#### AIM OF THE TASK:
Repeat exactly the lines of the records below, starting at the line containing "OLED2 pin SDA: A10 -> A4" and ending at the line containing "OLED2: SSD1306 -> SH1106". Leave the pictures out.

#### INFORMATION PROVIDED:
----------------
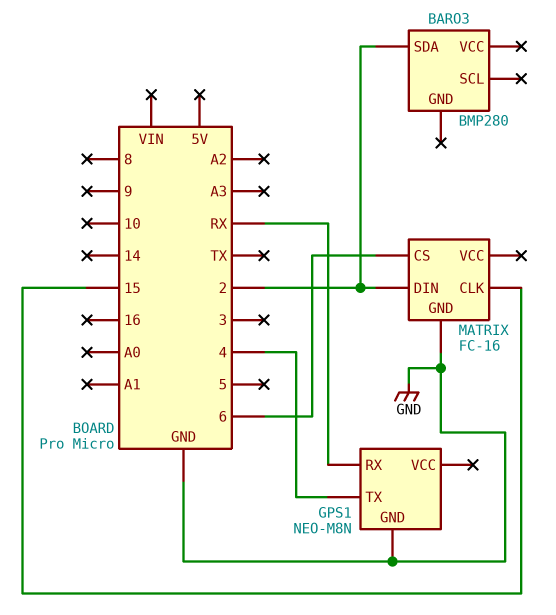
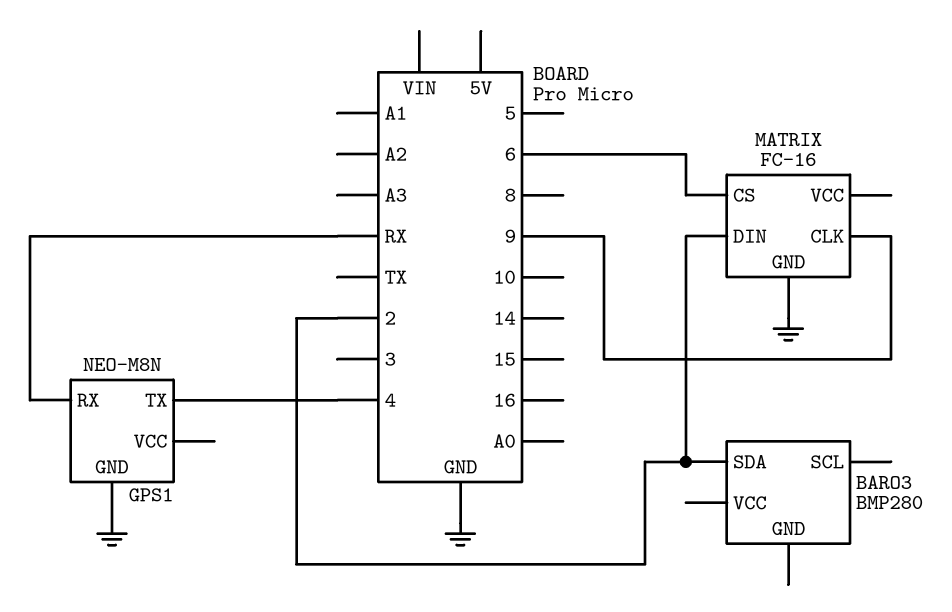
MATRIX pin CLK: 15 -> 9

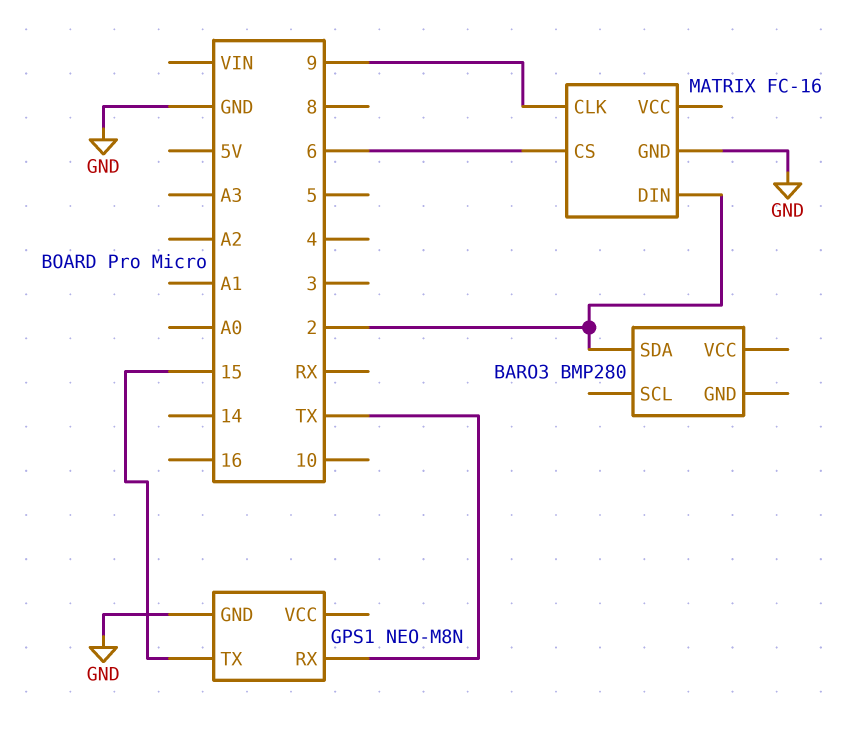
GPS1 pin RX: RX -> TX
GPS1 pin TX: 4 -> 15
----------------
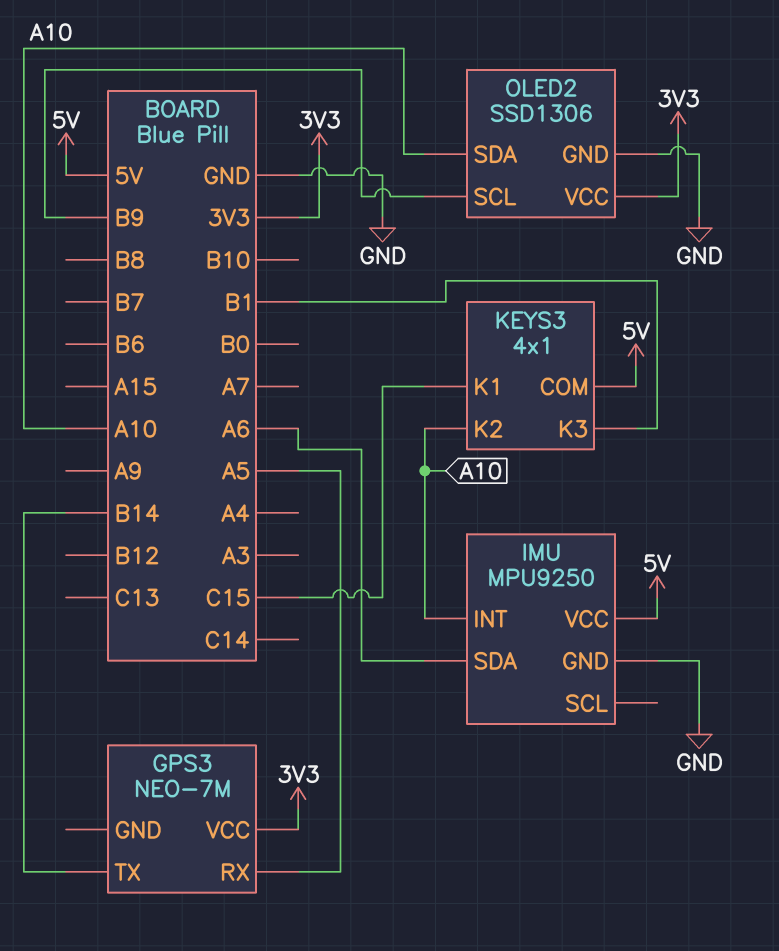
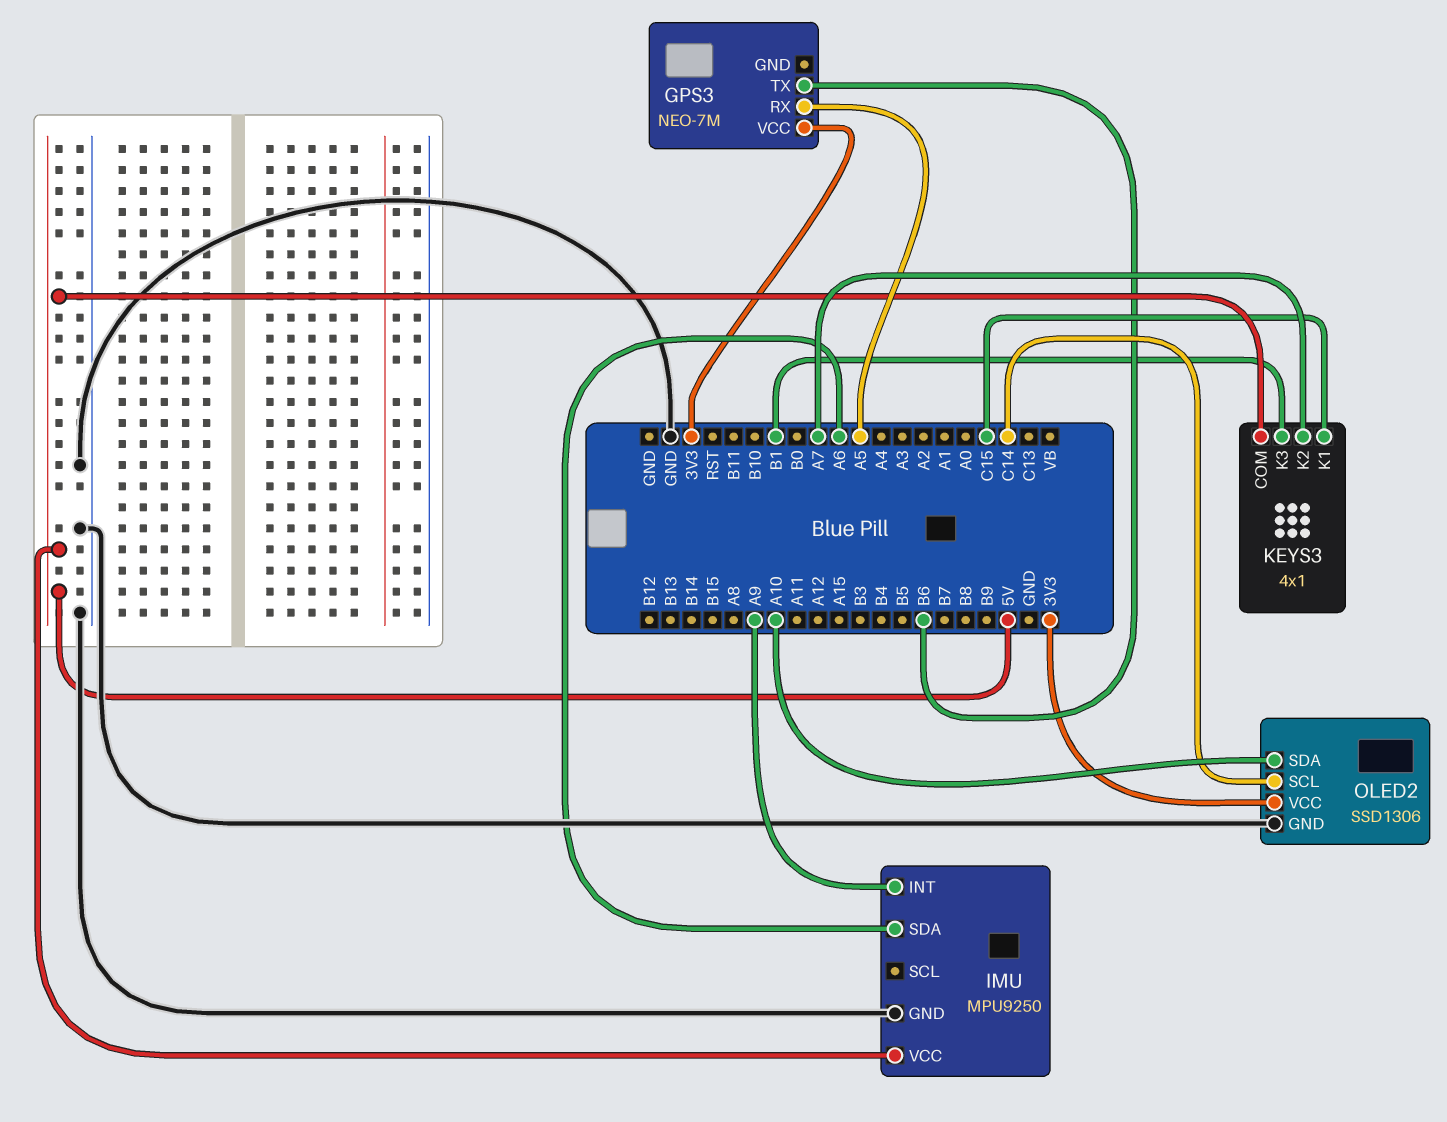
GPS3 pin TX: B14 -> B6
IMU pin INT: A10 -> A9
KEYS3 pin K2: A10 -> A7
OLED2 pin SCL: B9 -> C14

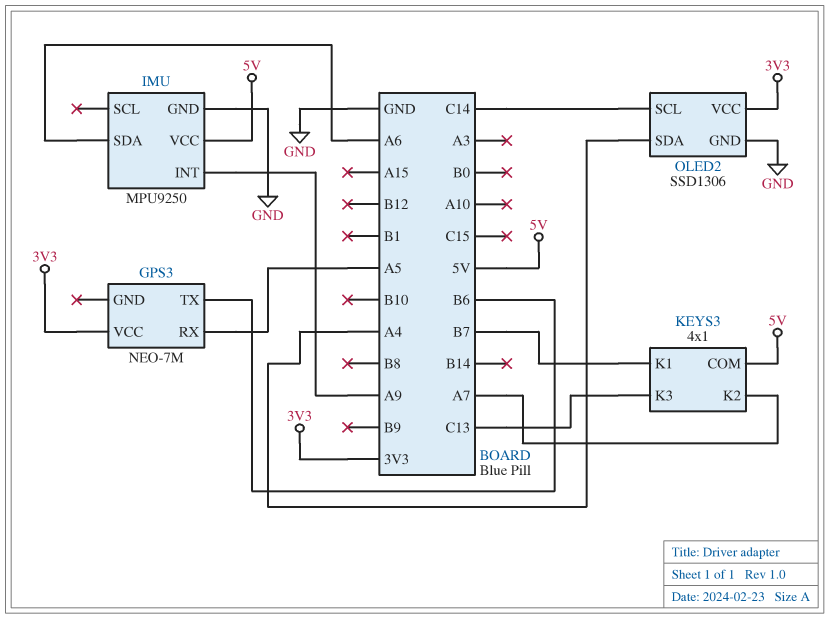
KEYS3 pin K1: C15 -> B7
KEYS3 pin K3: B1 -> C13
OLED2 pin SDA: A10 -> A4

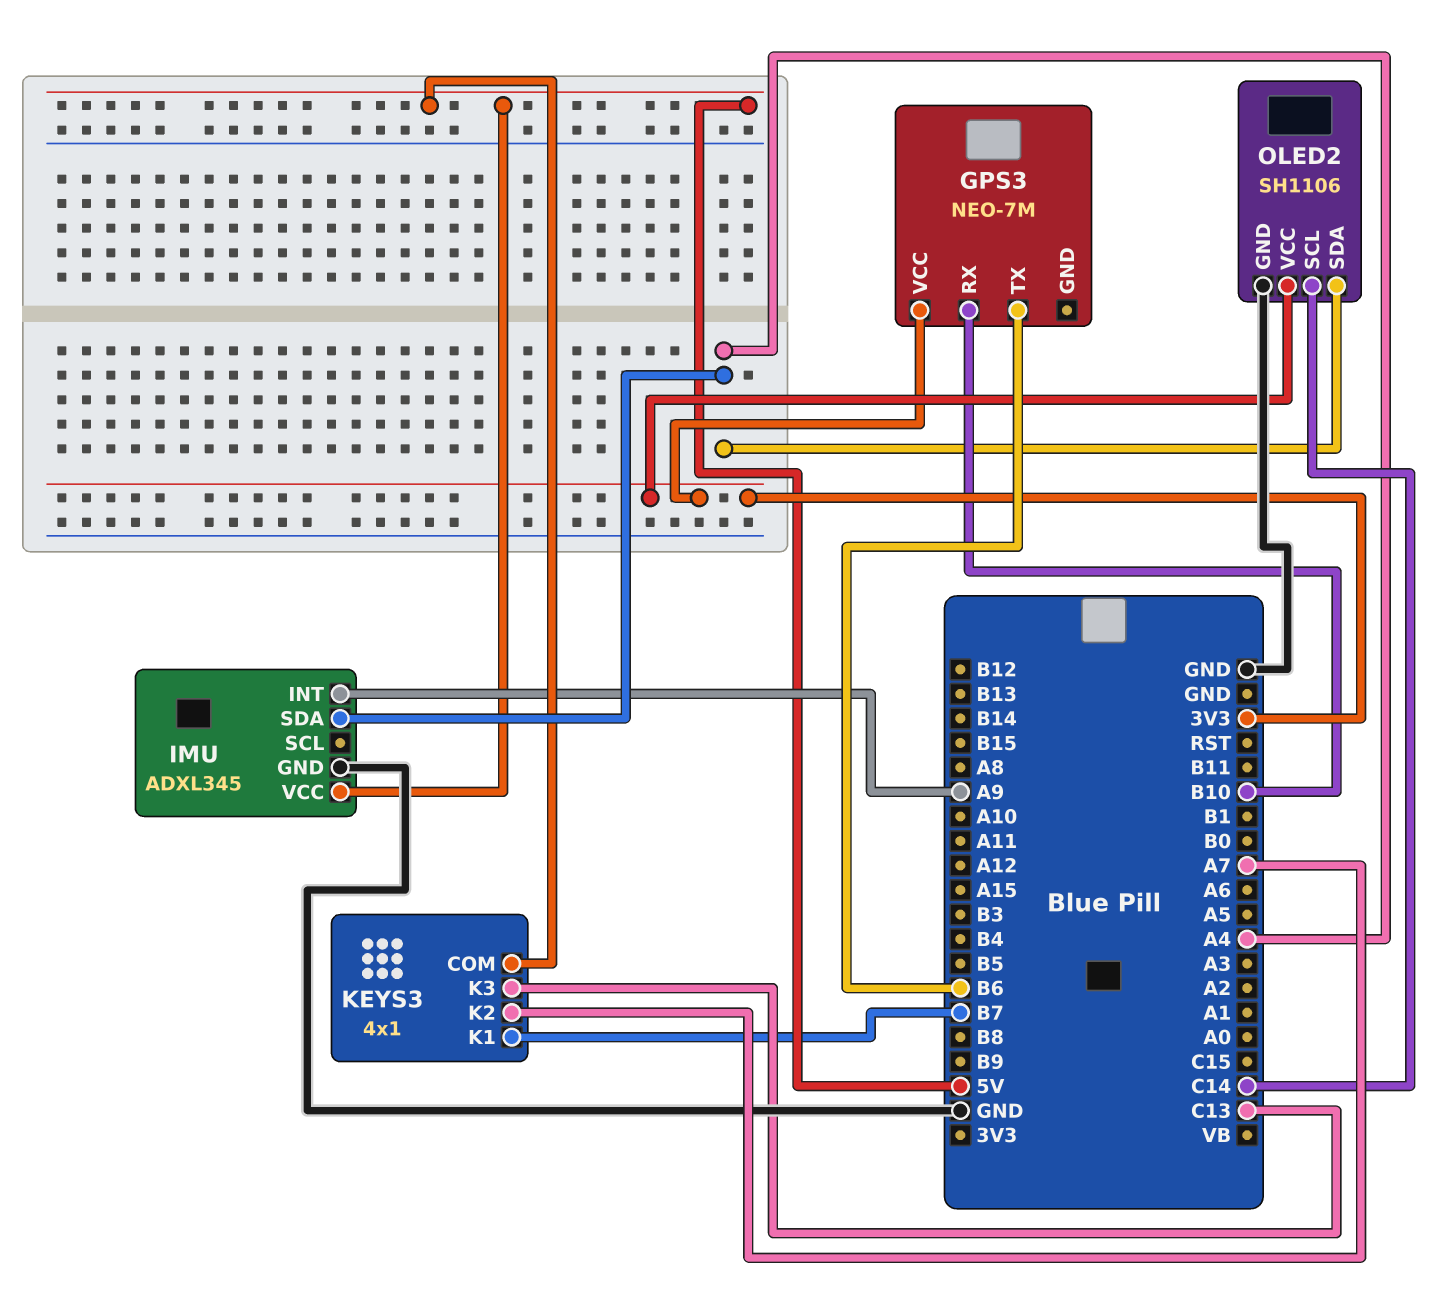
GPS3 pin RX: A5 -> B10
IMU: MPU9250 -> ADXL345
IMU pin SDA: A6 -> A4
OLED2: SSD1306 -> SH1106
----------------
#### TASK RESPONSE:
OLED2 pin SDA: A10 -> A4

GPS3 pin RX: A5 -> B10
IMU: MPU9250 -> ADXL345
IMU pin SDA: A6 -> A4
OLED2: SSD1306 -> SH1106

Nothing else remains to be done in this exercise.